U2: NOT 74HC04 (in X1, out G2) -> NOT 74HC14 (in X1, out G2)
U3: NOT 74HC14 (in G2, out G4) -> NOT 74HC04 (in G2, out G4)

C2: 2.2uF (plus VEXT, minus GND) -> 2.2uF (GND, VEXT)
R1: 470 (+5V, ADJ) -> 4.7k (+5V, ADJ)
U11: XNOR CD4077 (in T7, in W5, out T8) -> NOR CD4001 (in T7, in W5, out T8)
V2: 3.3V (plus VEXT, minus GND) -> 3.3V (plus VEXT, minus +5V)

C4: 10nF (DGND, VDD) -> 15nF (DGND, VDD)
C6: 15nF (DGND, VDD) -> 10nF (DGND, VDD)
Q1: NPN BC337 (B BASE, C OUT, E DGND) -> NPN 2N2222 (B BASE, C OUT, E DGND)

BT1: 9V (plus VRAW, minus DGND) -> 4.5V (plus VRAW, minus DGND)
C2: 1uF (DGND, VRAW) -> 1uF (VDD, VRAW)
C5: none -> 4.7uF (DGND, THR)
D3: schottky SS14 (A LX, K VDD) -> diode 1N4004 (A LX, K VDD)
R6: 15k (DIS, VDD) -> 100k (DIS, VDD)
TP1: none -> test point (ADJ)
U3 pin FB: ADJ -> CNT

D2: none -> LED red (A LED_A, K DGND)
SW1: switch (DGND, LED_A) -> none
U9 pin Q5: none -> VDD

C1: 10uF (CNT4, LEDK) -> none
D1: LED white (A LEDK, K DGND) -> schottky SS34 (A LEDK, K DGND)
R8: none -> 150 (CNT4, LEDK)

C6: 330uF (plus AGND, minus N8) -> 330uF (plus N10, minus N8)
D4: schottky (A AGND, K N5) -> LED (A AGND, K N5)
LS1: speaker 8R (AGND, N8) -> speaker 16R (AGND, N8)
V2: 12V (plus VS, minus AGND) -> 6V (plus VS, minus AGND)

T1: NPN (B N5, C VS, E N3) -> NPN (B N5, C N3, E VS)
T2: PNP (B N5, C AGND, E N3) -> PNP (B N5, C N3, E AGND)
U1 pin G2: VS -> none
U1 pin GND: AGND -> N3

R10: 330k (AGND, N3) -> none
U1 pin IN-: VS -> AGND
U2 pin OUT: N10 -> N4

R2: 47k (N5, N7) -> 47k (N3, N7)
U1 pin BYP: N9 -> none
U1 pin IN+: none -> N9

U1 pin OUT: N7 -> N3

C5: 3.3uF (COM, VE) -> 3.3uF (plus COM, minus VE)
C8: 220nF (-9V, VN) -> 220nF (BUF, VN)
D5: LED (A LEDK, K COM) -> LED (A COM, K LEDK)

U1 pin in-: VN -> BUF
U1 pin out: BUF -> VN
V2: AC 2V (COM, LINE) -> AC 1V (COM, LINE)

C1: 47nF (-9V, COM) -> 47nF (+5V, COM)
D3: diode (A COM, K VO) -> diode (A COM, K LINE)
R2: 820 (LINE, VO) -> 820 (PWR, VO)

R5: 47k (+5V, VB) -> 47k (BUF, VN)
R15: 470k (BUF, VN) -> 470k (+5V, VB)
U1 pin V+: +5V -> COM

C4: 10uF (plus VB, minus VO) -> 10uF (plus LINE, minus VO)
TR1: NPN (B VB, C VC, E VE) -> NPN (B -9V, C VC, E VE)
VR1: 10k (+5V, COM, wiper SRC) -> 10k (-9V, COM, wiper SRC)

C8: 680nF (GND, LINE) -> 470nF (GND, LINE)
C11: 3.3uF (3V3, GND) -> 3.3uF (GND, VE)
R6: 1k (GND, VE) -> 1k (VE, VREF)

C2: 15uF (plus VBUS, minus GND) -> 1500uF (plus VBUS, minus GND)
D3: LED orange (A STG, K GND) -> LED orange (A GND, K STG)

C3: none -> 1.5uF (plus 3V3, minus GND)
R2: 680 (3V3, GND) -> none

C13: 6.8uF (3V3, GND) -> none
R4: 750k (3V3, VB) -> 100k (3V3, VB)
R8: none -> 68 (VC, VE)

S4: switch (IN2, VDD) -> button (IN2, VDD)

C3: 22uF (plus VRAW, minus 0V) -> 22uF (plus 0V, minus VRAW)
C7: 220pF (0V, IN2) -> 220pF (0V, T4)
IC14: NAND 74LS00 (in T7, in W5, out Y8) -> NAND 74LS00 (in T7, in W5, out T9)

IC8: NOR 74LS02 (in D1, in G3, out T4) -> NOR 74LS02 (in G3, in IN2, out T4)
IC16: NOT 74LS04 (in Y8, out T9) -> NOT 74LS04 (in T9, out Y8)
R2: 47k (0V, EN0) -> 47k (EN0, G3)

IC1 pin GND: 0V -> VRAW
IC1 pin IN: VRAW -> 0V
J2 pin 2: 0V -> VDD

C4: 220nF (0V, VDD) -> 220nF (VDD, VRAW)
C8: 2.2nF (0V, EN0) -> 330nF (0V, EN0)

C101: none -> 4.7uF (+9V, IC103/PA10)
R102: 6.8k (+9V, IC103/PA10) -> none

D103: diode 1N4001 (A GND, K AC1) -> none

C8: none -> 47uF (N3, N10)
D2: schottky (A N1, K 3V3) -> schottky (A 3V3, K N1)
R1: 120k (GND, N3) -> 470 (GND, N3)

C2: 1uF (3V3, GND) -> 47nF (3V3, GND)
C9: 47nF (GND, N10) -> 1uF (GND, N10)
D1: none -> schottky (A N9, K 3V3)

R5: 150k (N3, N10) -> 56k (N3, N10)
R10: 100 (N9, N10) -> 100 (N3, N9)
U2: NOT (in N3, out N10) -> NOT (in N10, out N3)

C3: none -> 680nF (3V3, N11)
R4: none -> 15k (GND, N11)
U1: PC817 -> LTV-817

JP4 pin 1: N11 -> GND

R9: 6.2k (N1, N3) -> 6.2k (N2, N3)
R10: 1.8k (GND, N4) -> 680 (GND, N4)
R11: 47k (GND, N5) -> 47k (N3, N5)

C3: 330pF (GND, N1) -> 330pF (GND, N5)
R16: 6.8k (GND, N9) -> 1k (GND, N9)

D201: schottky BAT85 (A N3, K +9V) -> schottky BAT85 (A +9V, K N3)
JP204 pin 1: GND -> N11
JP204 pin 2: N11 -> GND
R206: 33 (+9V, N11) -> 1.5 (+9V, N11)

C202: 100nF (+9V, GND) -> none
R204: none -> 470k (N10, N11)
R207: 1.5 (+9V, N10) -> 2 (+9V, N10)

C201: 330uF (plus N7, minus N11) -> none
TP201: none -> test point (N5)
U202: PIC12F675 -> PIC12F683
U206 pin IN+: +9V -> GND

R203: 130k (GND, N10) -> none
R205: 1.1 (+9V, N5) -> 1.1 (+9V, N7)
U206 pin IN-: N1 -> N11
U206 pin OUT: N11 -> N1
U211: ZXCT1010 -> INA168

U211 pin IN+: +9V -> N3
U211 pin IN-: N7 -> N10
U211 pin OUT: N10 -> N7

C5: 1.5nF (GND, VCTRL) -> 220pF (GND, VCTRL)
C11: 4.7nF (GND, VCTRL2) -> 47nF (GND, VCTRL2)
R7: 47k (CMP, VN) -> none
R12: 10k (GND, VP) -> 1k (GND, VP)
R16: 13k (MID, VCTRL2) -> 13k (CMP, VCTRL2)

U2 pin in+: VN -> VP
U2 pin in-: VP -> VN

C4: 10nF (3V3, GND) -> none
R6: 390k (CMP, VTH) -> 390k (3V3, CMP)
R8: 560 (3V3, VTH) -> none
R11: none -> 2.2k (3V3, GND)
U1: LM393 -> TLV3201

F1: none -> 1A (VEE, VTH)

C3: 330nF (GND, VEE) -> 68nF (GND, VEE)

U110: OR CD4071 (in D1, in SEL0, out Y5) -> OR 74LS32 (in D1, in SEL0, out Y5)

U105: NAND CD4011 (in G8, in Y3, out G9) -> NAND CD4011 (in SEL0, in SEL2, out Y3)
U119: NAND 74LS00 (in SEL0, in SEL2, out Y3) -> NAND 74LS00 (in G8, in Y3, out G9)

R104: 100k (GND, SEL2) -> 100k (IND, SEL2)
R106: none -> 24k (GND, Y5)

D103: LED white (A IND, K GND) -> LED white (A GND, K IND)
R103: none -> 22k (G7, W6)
__________________________________________________
TASK REQUIREMENTS: Copy exactly the stretch of data above from the line with "J2 pin 2: 0V -> VDD" through the line with "R5: 150k (N3, N10) -> 56k (N3, N10)", and omit all other lines.

TASK RESPONSE:
J2 pin 2: 0V -> VDD

C4: 220nF (0V, VDD) -> 220nF (VDD, VRAW)
C8: 2.2nF (0V, EN0) -> 330nF (0V, EN0)

C101: none -> 4.7uF (+9V, IC103/PA10)
R102: 6.8k (+9V, IC103/PA10) -> none

D103: diode 1N4001 (A GND, K AC1) -> none

C8: none -> 47uF (N3, N10)
D2: schottky (A N1, K 3V3) -> schottky (A 3V3, K N1)
R1: 120k (GND, N3) -> 470 (GND, N3)

C2: 1uF (3V3, GND) -> 47nF (3V3, GND)
C9: 47nF (GND, N10) -> 1uF (GND, N10)
D1: none -> schottky (A N9, K 3V3)

R5: 150k (N3, N10) -> 56k (N3, N10)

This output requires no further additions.